**TASK OBJECTIVE**
Repeat, word for word and with nothing added, each line from the one containing "black plate D9" to the final line of the data, keeping both ends. Pictures are not part of the copy.

#### DATA FOR PROCESSING ####

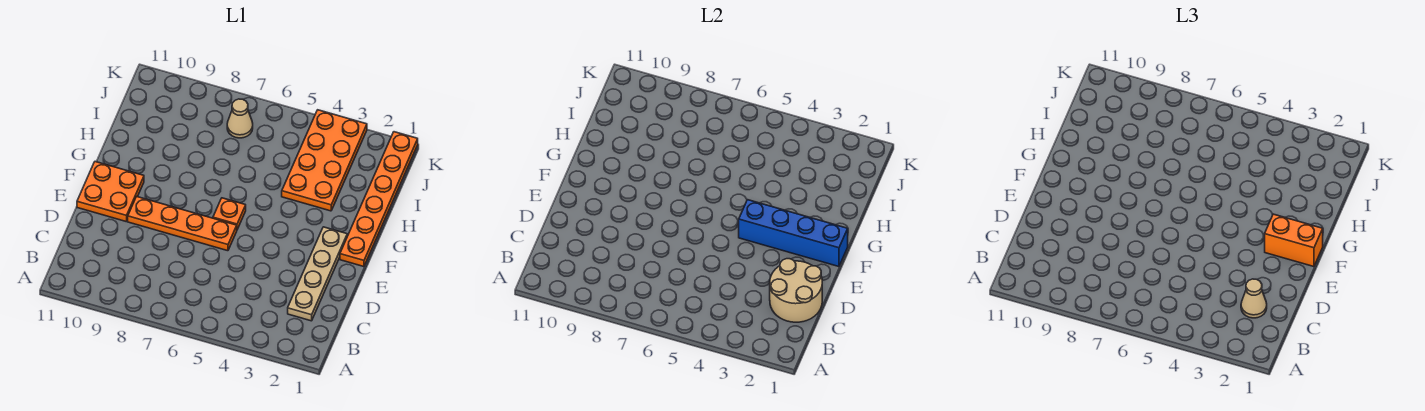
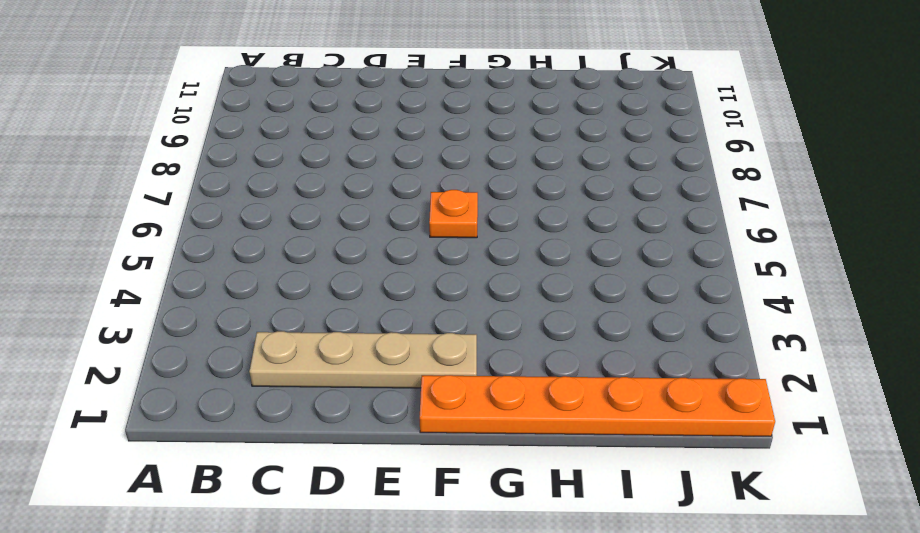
none -> orange plate E6:E9 level 1
none -> orange plate E10:F11 level 1

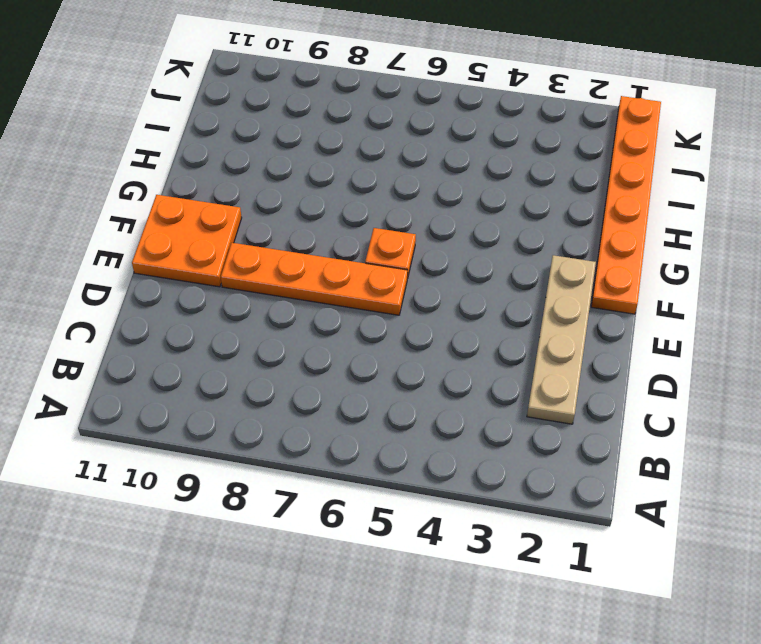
none -> orange plate H3:K4 level 1
none -> tan cone J7 level 1

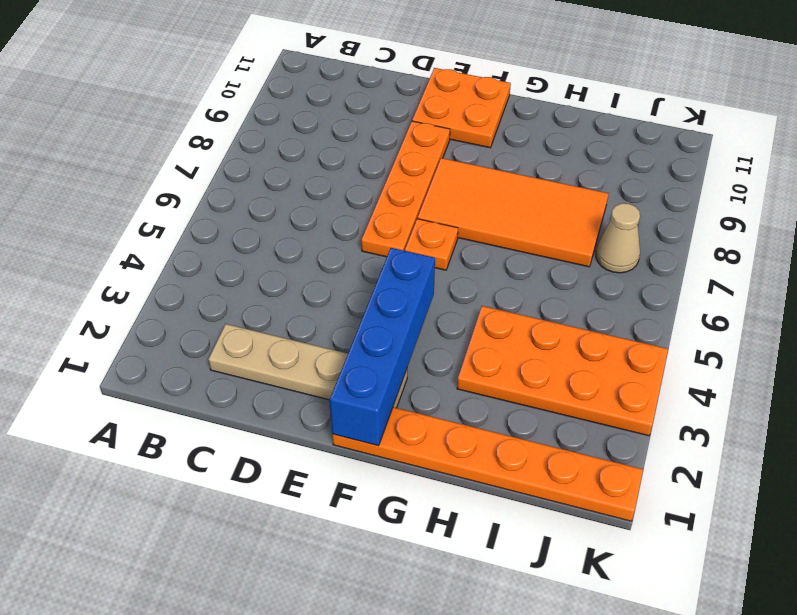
orange tile F7:I8 level 1 -> none
none -> tan round brick C1:D2 level 2
none -> tan cone C2 level 3

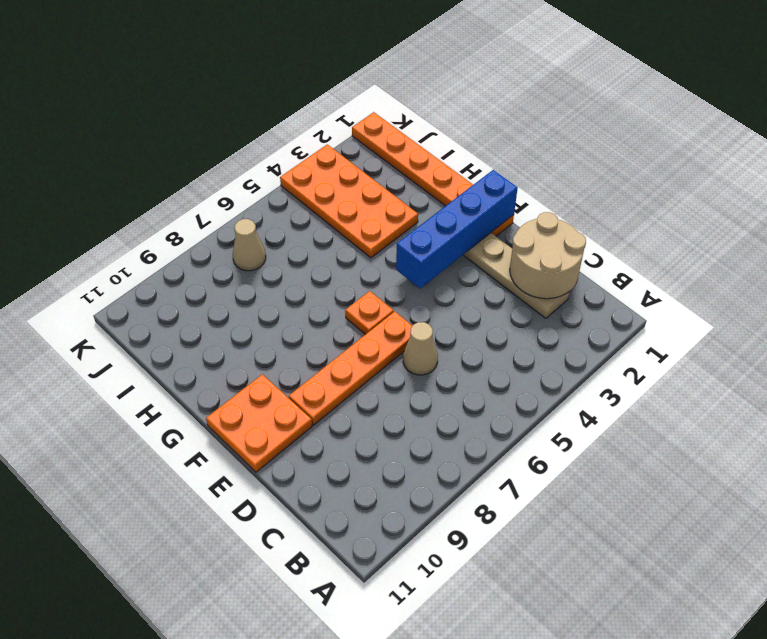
tan cone D6 level 1 -> tan cone C2 level 3
none -> orange brick F1:F2 level 3

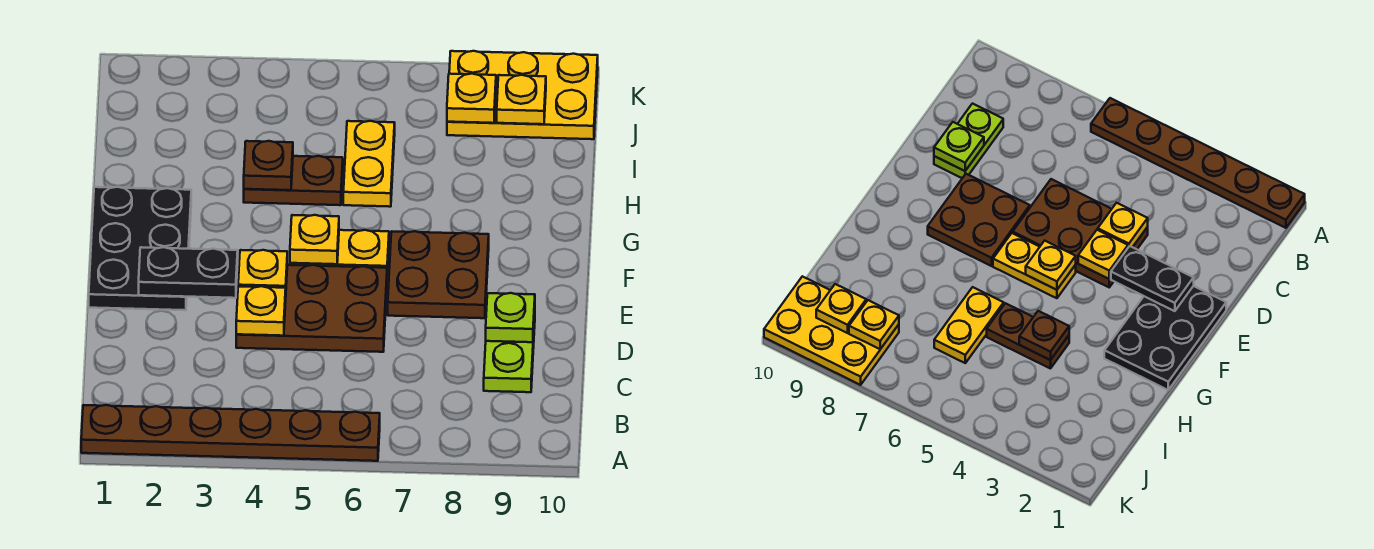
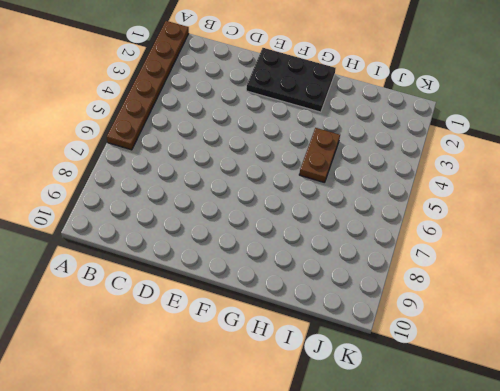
none -> lime plate C9:D9 level 1
none -> brown plate D4:E6 level 1
none -> brown plate E7:F8 level 1

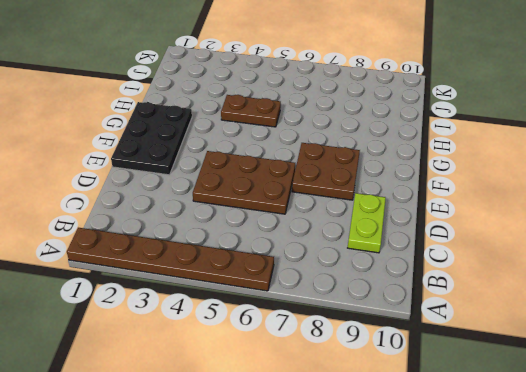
none -> yellow plate F5:F6 level 1
none -> yellow plate H6:I6 level 1
none -> yellow plate J8:K10 level 1

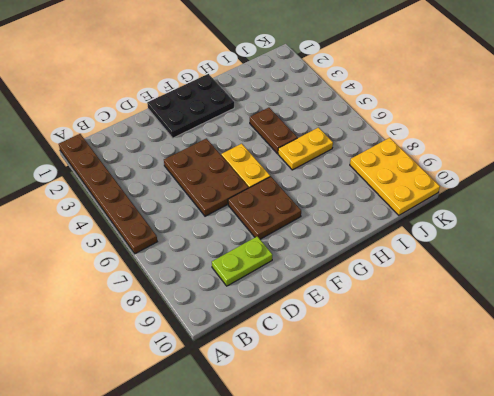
none -> yellow plate D4 level 2
none -> lime plate D9 level 2
none -> black plate E2:E3 level 2

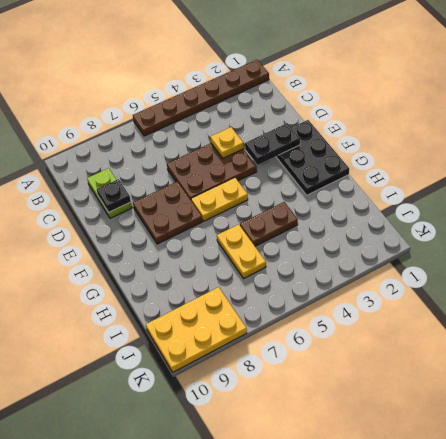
black plate D9 level 2 -> lime plate D9 level 2
none -> yellow plate E4 level 2
none -> yellow plate F5 level 2
none -> brown plate H4 level 2

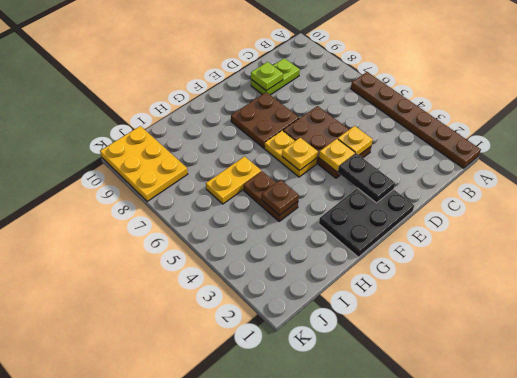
none -> yellow plate J8 level 2
none -> yellow plate J9 level 2

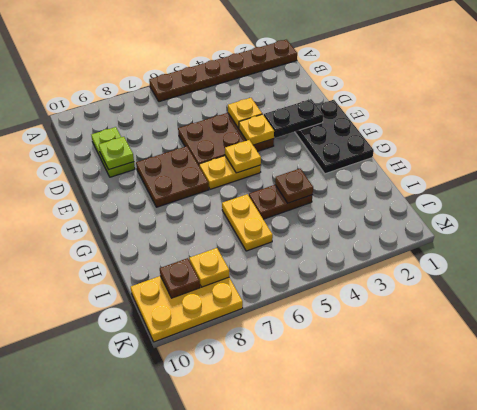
brown plate J9 level 2 -> yellow plate J9 level 2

####

**SOLUTION TO THIS TASK**
black plate D9 level 2 -> lime plate D9 level 2
none -> yellow plate E4 level 2
none -> yellow plate F5 level 2
none -> brown plate H4 level 2

none -> yellow plate J8 level 2
none -> yellow plate J9 level 2

brown plate J9 level 2 -> yellow plate J9 level 2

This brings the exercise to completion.